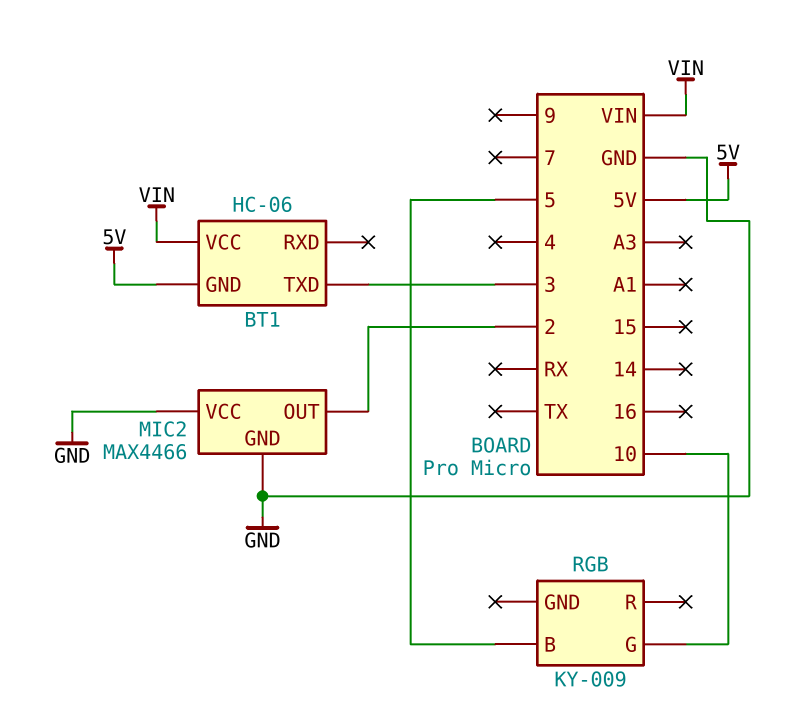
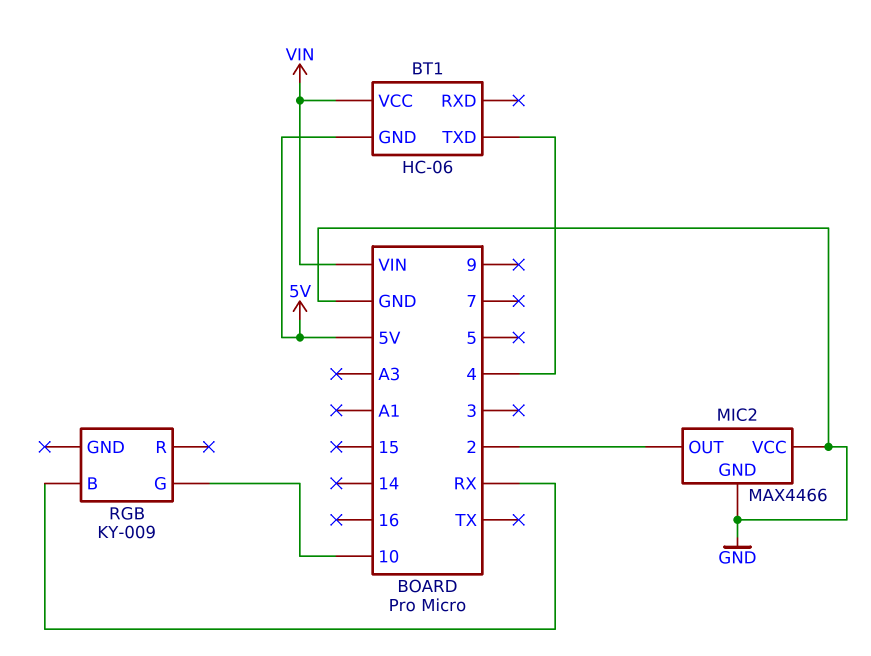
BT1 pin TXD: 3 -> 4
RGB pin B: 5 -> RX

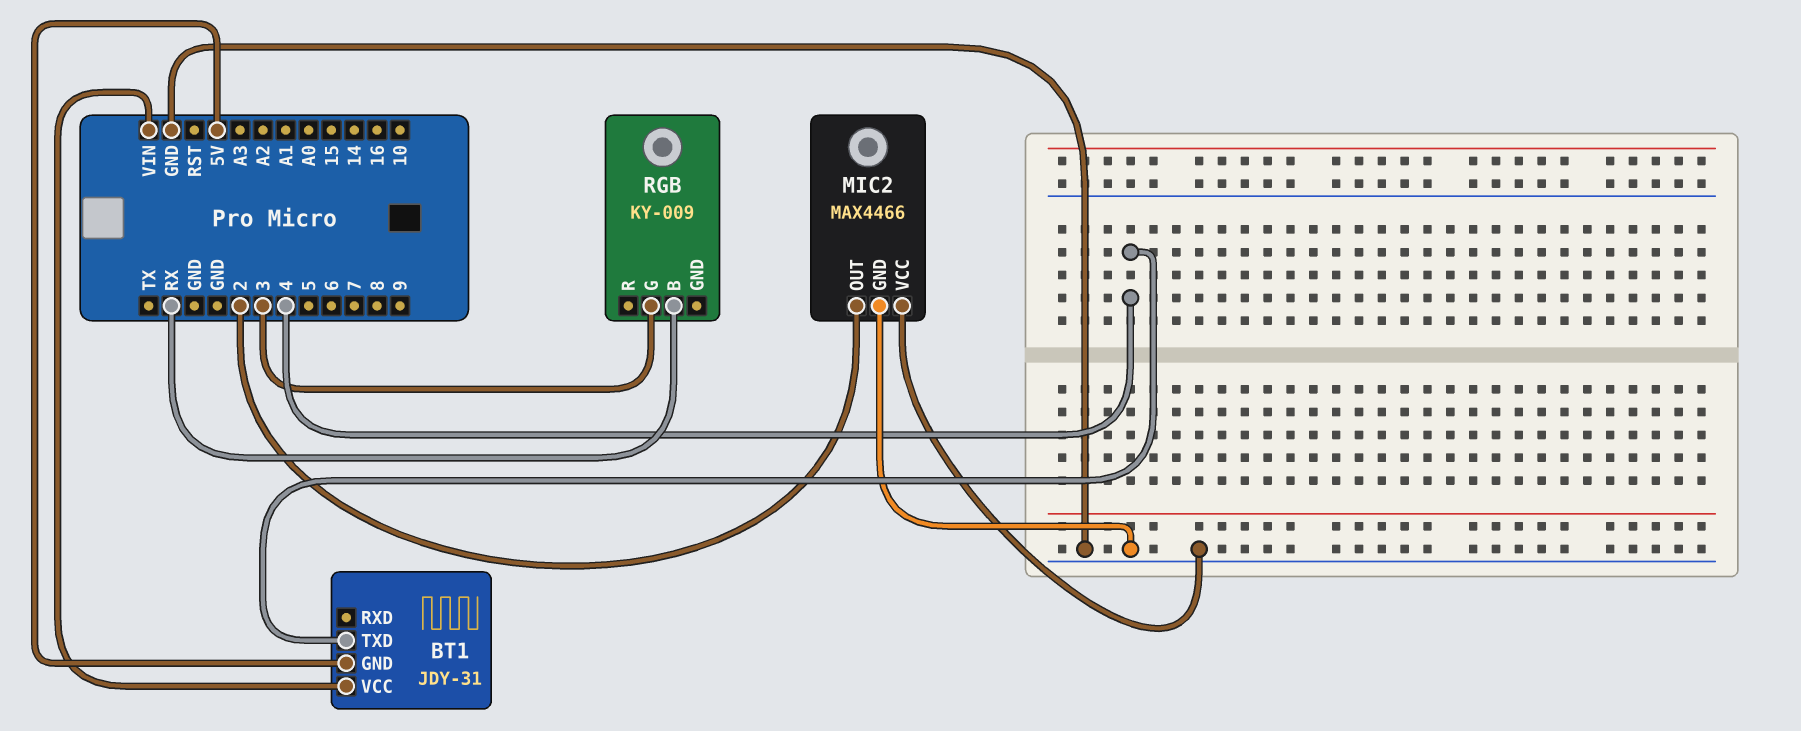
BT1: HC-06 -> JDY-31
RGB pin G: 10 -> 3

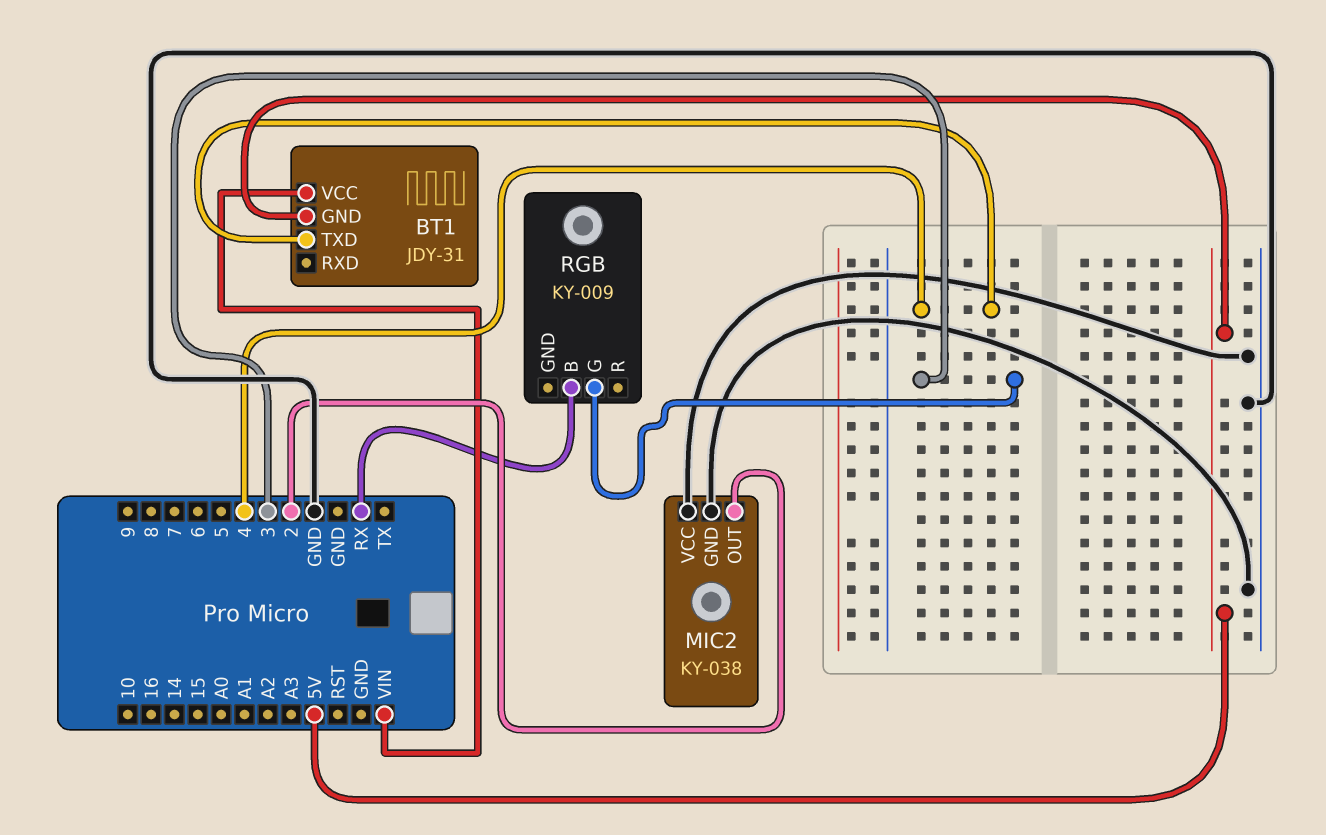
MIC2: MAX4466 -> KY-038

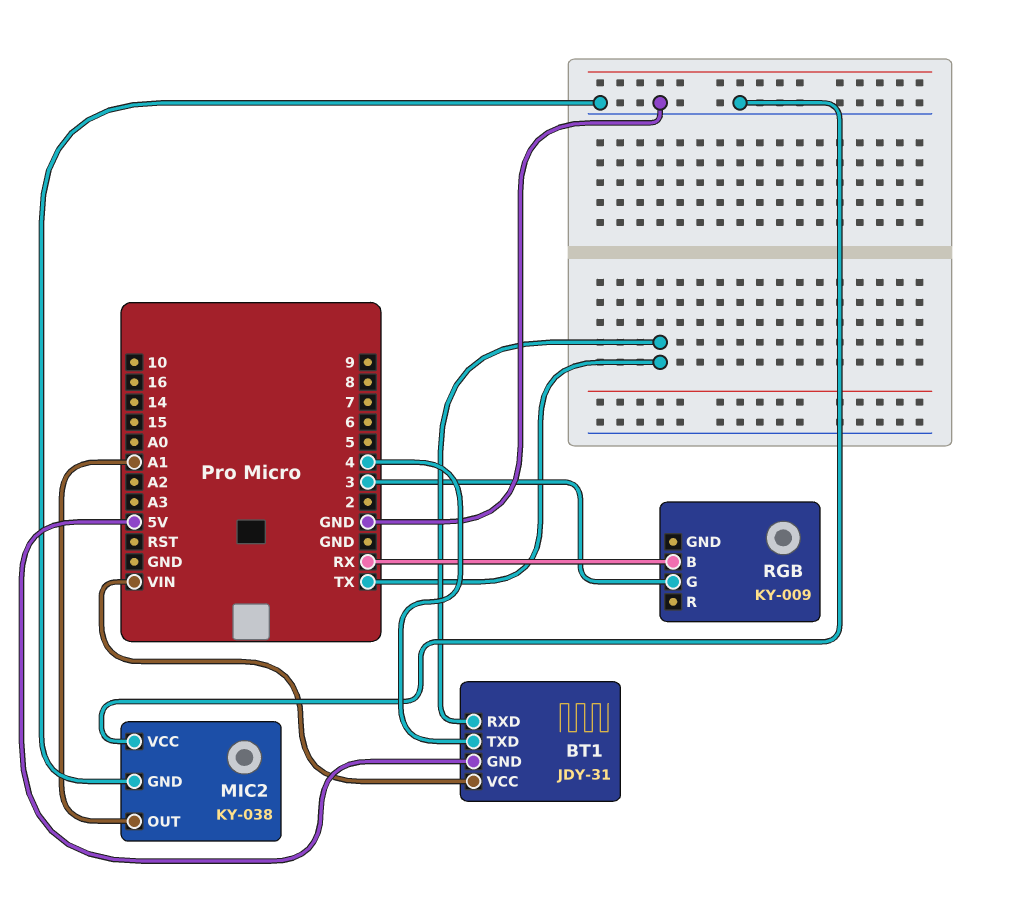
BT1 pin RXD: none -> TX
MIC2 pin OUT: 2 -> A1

★ ★ ★ ★ ★

> _What the exercise asks_
The answer must be the full listing, exact in every line, with the pictures removed.

> _Written response_
BT1 pin TXD: 3 -> 4
RGB pin B: 5 -> RX

BT1: HC-06 -> JDY-31
RGB pin G: 10 -> 3

MIC2: MAX4466 -> KY-038

BT1 pin RXD: none -> TX
MIC2 pin OUT: 2 -> A1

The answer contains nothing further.